** Data in this exercise follows **

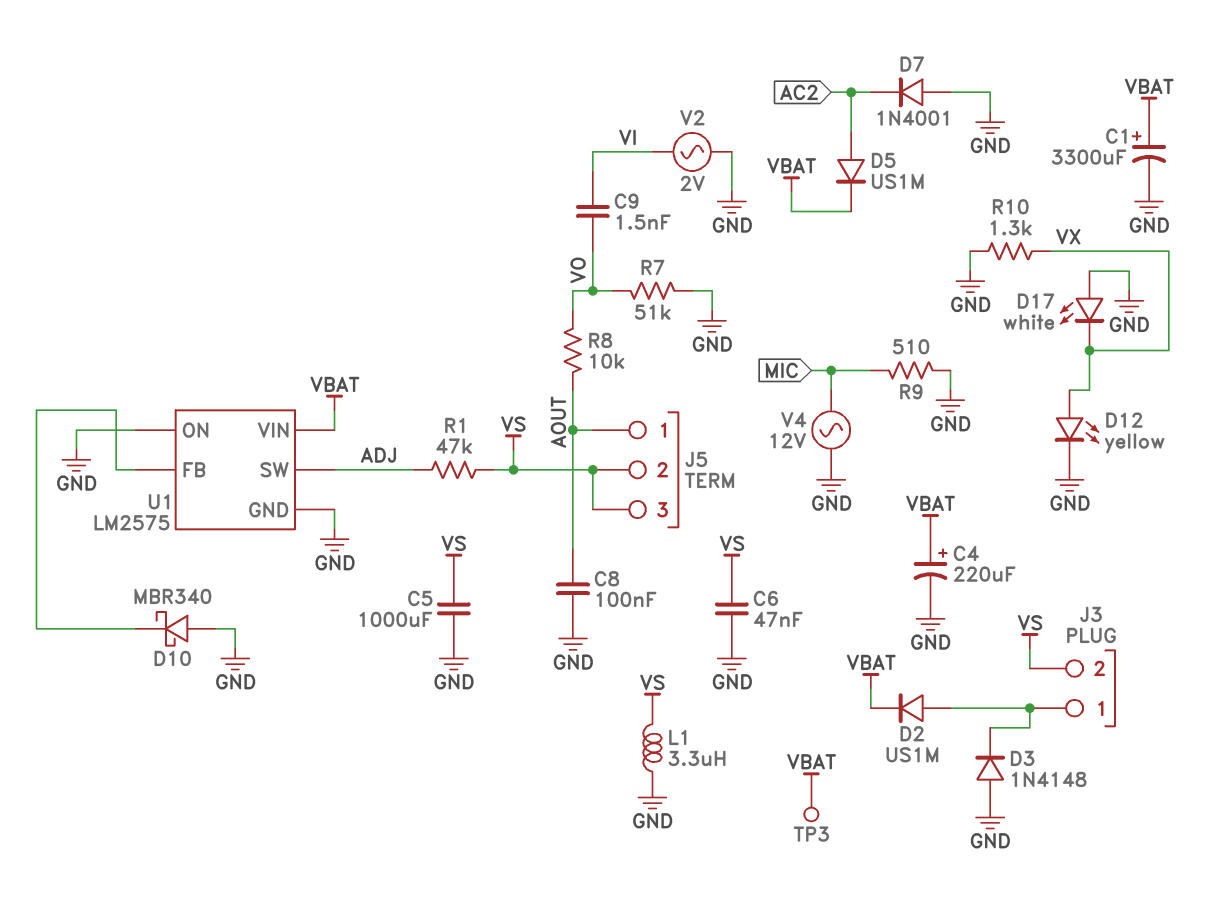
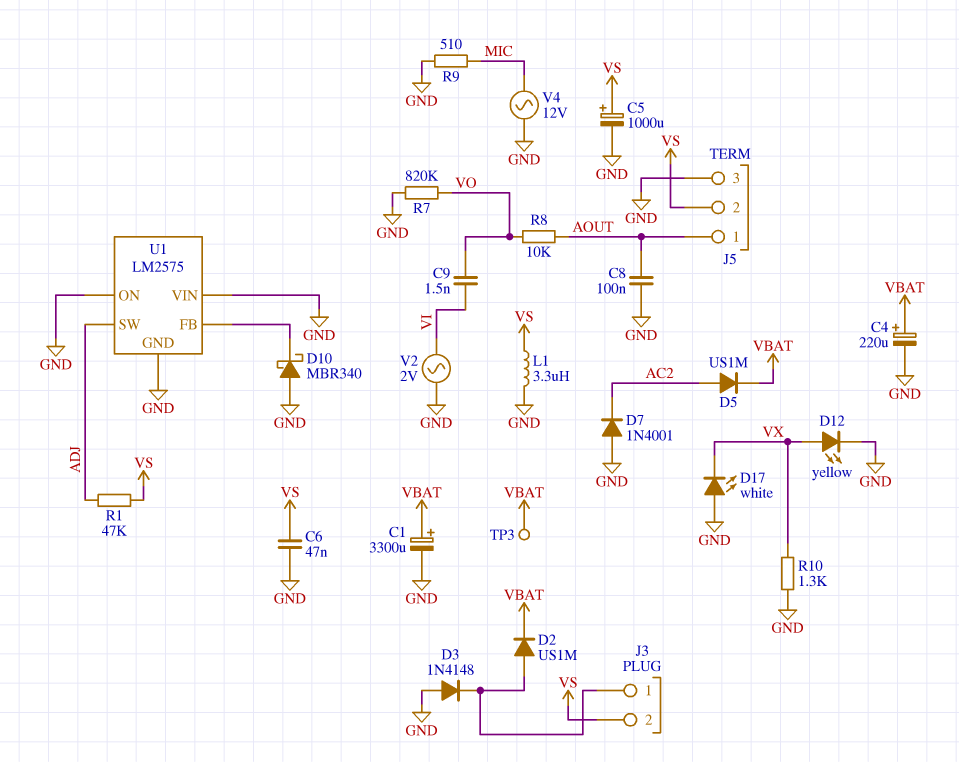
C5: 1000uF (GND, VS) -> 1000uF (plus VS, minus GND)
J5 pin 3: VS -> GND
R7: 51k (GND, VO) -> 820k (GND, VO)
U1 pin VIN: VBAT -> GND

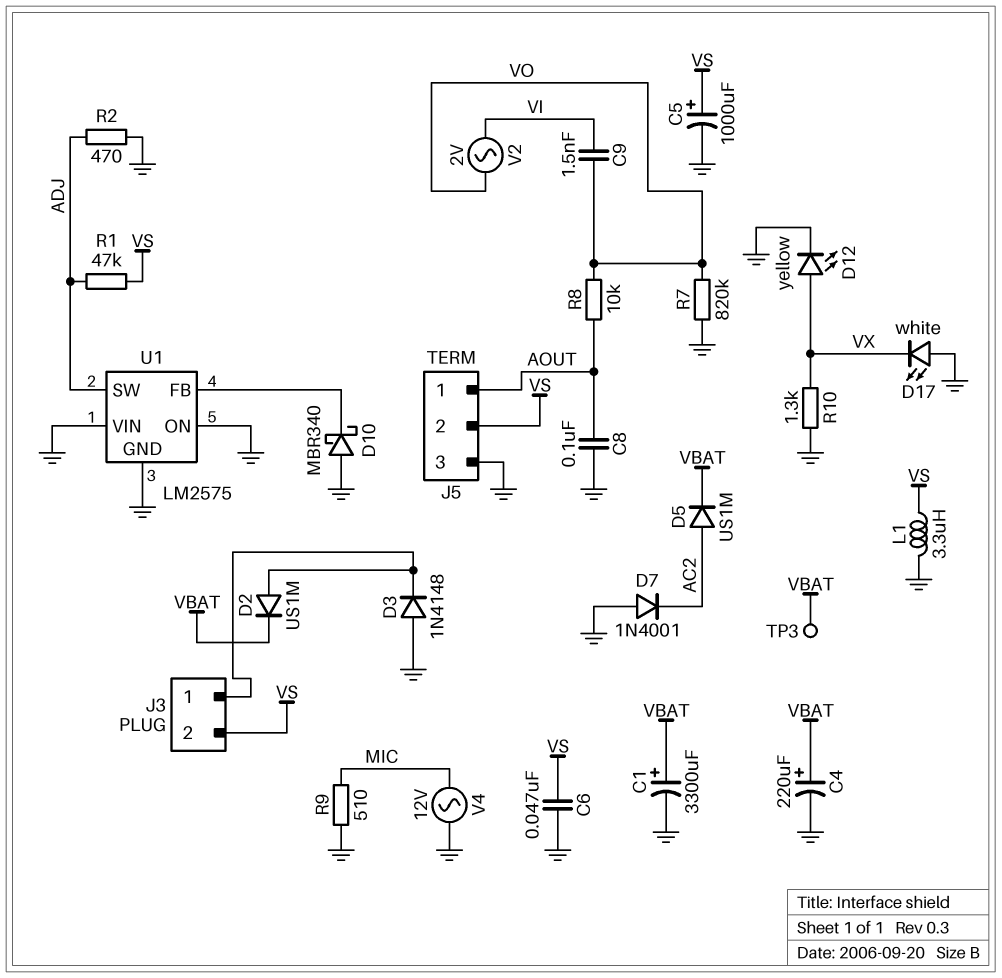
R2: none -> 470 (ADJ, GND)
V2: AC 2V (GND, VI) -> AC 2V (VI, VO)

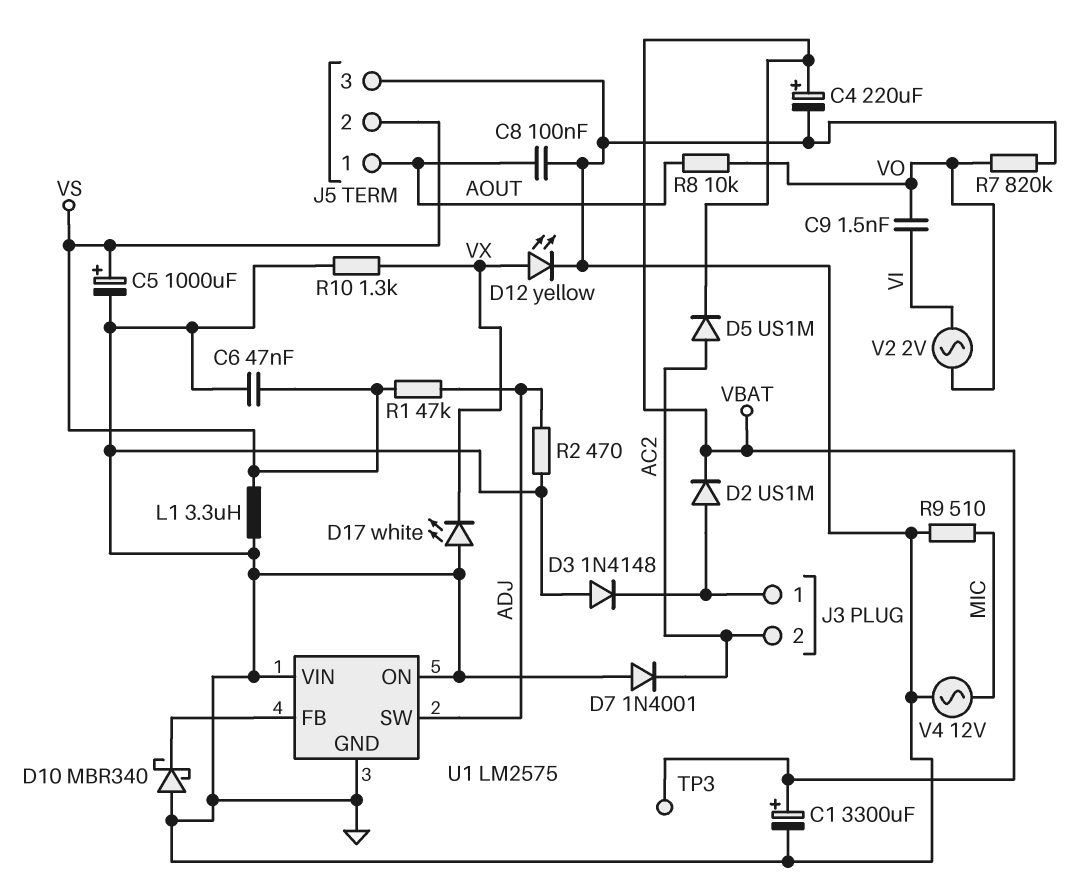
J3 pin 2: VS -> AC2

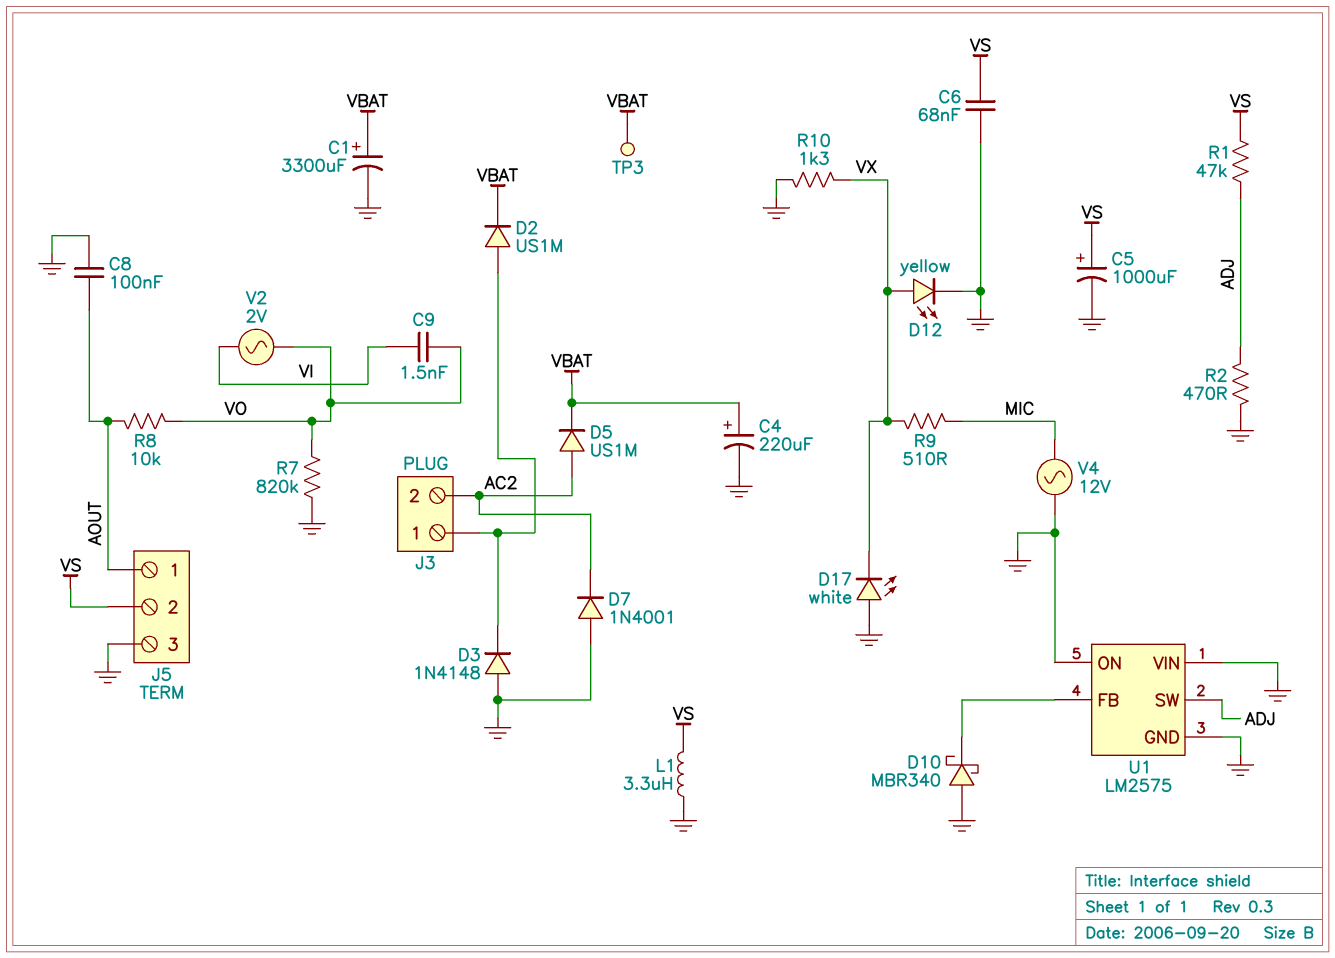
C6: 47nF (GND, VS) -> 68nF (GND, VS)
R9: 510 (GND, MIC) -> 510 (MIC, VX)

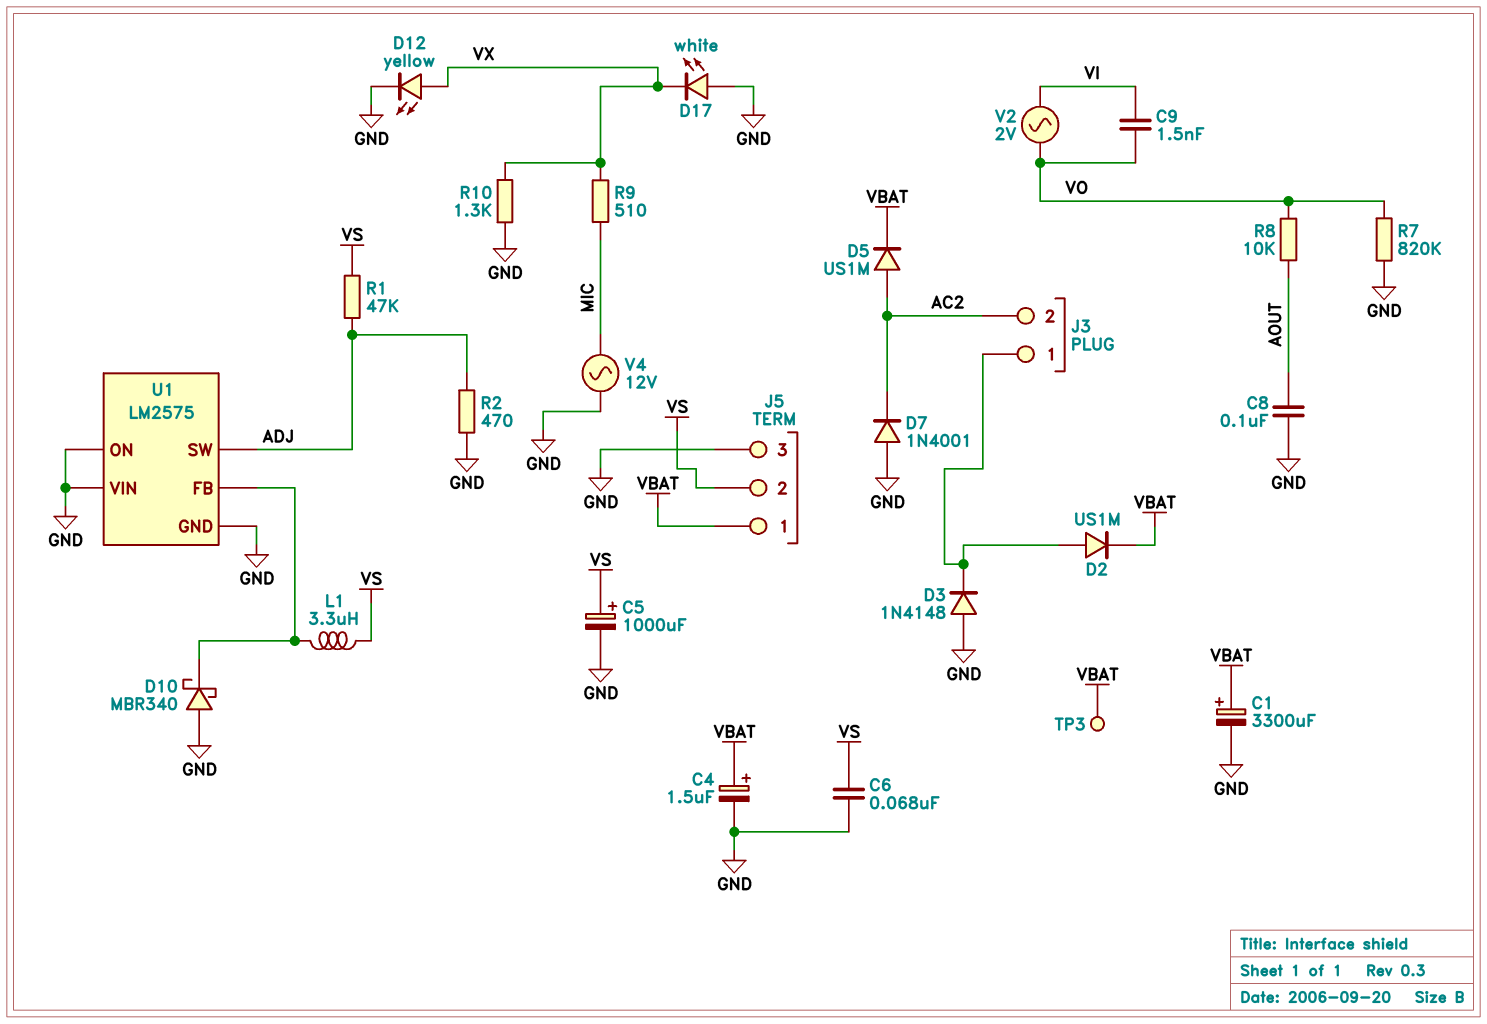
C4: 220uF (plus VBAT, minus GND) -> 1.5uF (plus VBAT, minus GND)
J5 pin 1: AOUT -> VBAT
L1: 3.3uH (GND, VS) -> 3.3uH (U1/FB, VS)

** End of Data in this exercise **

• Work request:
Could you repeat every entry above exactly, with each picture omitted?

• Exercise answer:
C5: 1000uF (GND, VS) -> 1000uF (plus VS, minus GND)
J5 pin 3: VS -> GND
R7: 51k (GND, VO) -> 820k (GND, VO)
U1 pin VIN: VBAT -> GND

R2: none -> 470 (ADJ, GND)
V2: AC 2V (GND, VI) -> AC 2V (VI, VO)

J3 pin 2: VS -> AC2

C6: 47nF (GND, VS) -> 68nF (GND, VS)
R9: 510 (GND, MIC) -> 510 (MIC, VX)

C4: 220uF (plus VBAT, minus GND) -> 1.5uF (plus VBAT, minus GND)
J5 pin 1: AOUT -> VBAT
L1: 3.3uH (GND, VS) -> 3.3uH (U1/FB, VS)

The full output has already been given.